- Material for this exercise:
== Segment start ==
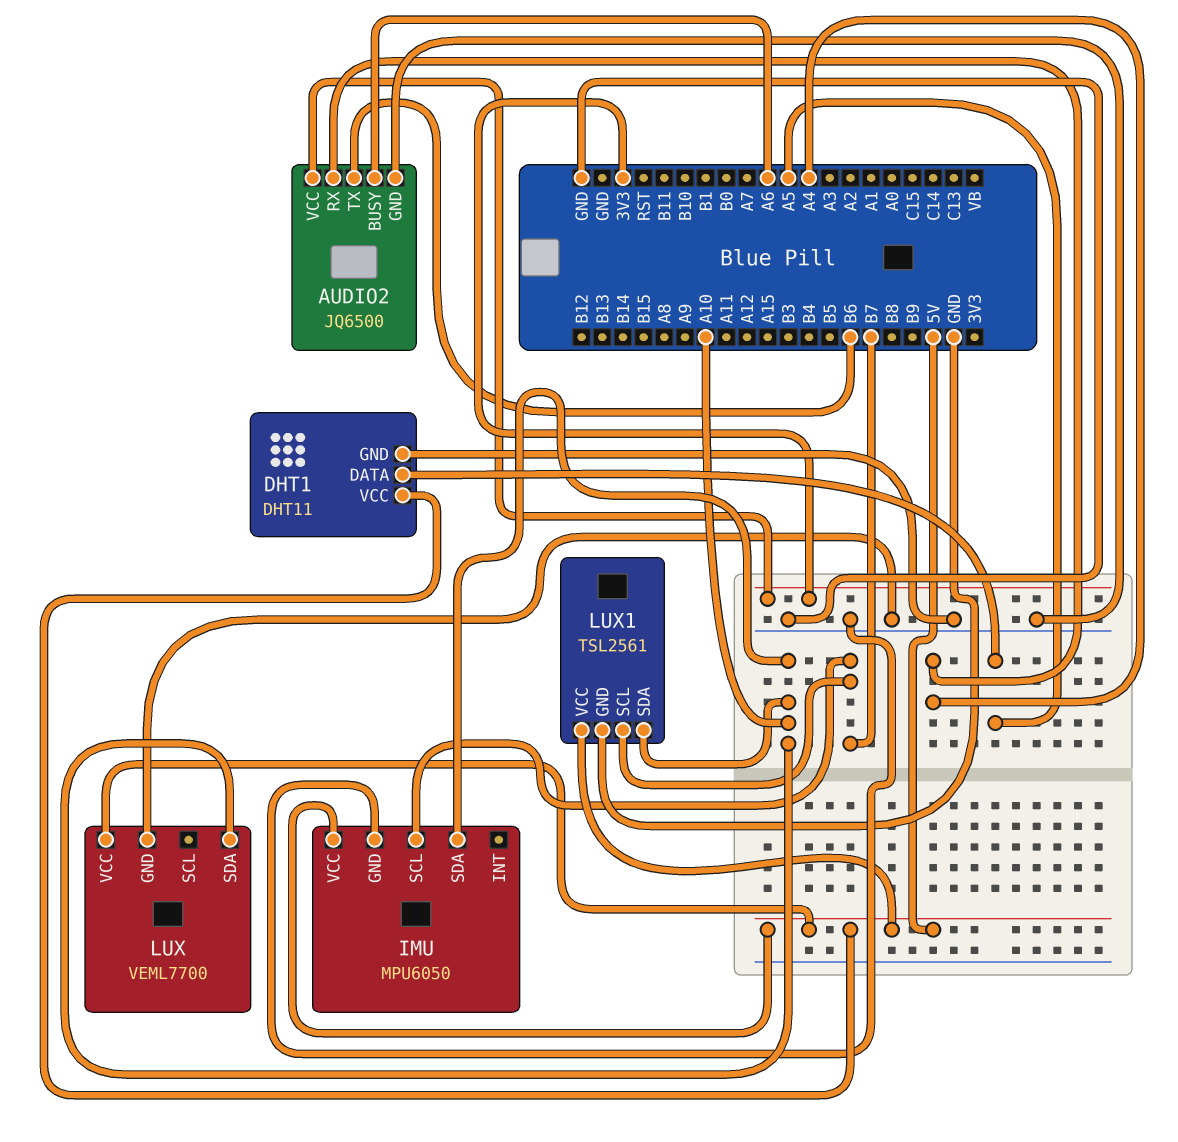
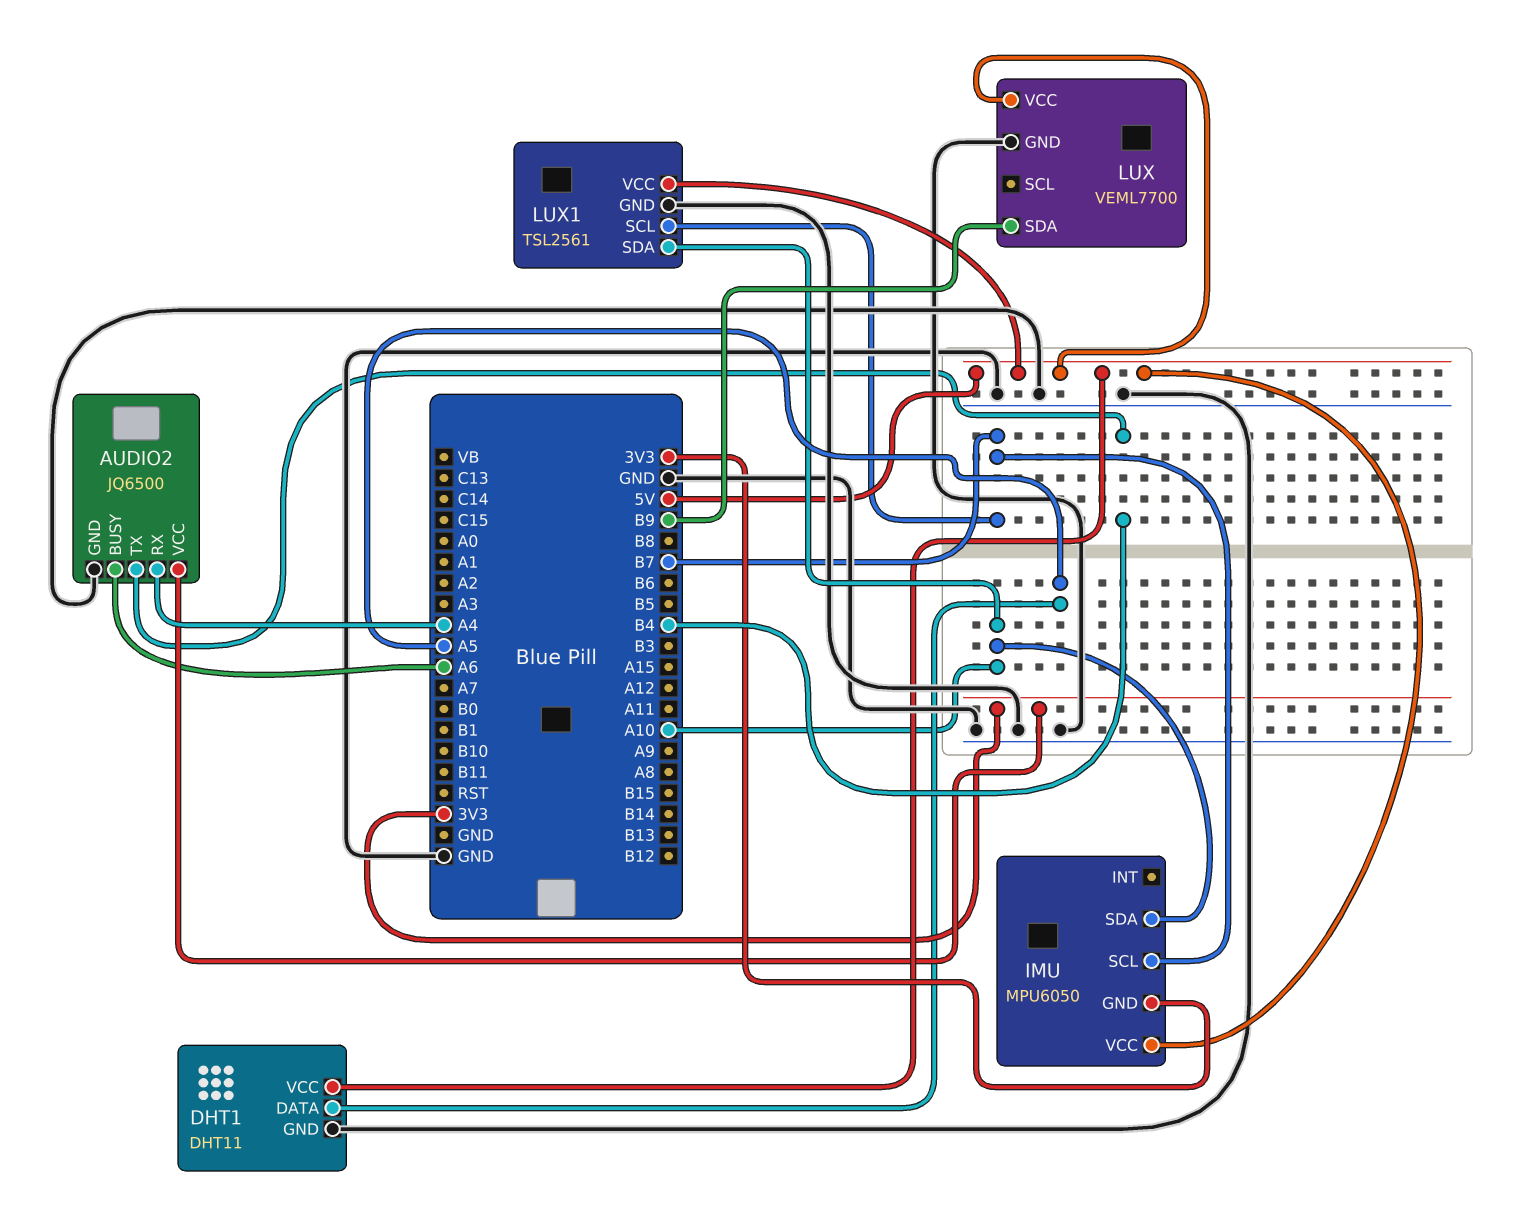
AUDIO2 pin TX: B6 -> B4
IMU pin GND: GND -> 3V3
LUX pin SDA: A10 -> B9

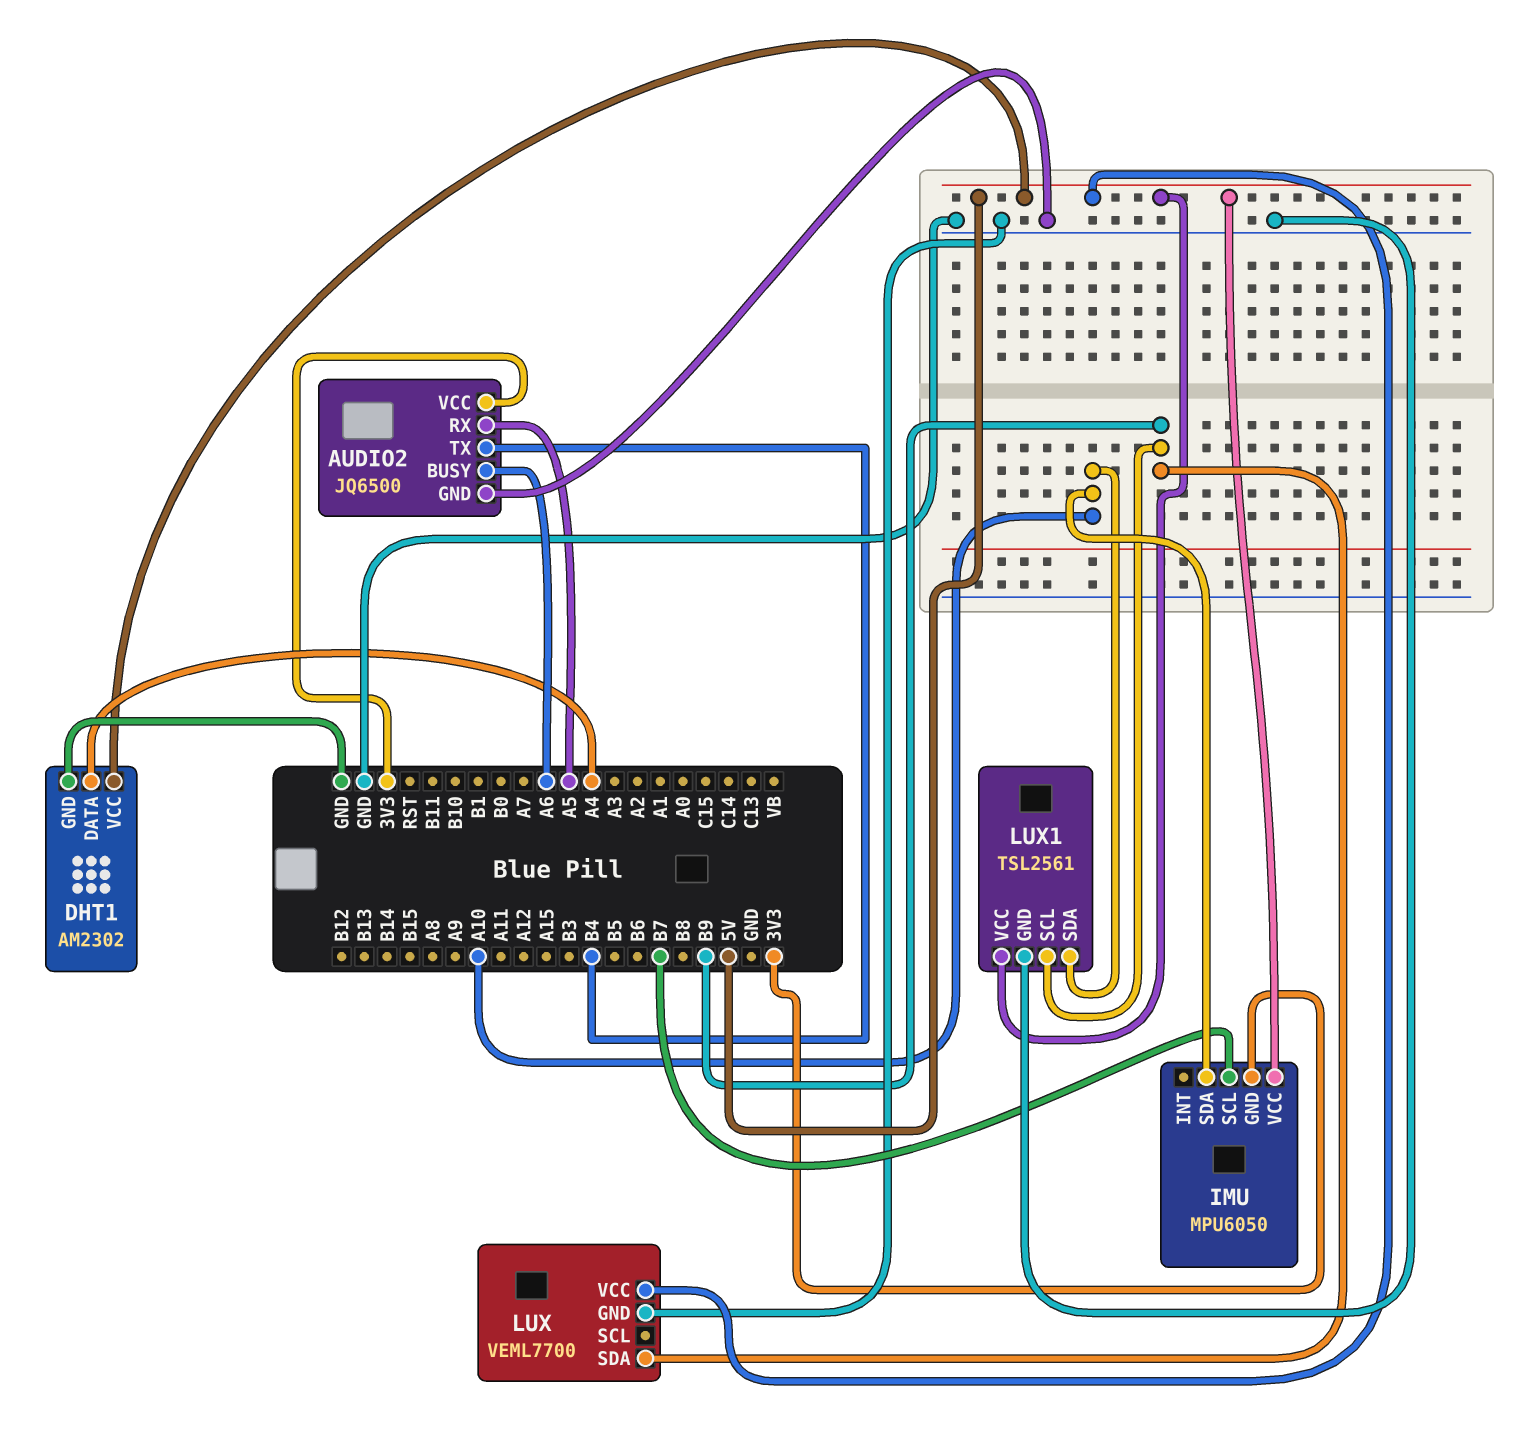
AUDIO2 pin RX: A4 -> A5
DHT1: DHT11 -> AM2302
DHT1 pin DATA: A5 -> A4
LUX1 pin SCL: B7 -> B9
== Segment end ==
- The problem: Nothing but the text of the listing should be set down, exactly, with the pictures left behind.

- Output of the exercise:
AUDIO2 pin TX: B6 -> B4
IMU pin GND: GND -> 3V3
LUX pin SDA: A10 -> B9

AUDIO2 pin RX: A4 -> A5
DHT1: DHT11 -> AM2302
DHT1 pin DATA: A5 -> A4
LUX1 pin SCL: B7 -> B9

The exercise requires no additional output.